DATA SECTION:
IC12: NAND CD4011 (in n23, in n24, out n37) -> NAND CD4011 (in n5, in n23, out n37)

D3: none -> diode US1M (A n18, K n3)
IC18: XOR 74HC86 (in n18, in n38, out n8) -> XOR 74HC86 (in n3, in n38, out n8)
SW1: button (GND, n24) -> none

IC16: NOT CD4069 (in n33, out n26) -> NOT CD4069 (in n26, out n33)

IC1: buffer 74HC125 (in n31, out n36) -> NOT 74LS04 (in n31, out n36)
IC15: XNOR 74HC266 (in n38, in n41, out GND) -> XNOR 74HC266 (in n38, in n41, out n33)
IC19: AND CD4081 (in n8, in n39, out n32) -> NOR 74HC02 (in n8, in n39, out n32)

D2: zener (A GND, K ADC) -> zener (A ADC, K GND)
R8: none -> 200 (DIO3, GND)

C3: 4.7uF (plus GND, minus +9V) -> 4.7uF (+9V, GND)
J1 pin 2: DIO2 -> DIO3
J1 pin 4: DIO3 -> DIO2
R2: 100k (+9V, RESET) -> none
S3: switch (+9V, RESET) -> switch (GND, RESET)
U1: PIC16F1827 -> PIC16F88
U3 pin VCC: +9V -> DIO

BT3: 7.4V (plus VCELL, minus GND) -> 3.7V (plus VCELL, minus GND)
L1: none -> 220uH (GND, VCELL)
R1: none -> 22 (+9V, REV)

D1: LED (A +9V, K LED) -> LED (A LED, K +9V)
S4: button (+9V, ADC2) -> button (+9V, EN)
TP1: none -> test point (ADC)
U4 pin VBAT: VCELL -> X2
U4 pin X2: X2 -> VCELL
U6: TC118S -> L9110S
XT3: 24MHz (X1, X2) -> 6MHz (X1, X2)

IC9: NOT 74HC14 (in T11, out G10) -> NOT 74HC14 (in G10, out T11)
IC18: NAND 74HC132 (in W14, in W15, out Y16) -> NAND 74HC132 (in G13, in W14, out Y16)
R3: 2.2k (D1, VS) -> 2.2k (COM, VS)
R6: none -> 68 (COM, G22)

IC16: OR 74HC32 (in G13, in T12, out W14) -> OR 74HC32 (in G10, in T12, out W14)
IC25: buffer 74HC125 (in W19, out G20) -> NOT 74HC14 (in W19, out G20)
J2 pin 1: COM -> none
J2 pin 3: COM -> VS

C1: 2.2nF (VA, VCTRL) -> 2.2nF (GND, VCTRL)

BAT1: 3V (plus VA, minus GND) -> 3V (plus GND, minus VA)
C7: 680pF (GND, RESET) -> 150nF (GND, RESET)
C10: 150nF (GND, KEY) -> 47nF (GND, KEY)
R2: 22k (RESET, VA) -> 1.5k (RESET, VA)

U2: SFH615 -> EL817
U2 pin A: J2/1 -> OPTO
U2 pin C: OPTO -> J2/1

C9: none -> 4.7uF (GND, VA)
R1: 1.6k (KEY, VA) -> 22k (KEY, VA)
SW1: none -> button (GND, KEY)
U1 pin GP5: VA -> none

DIRECTIONS FOR THIS TASK: For the entries above, count the lines that contain the string "button", and state that number without further comment.

RESPONSE: 3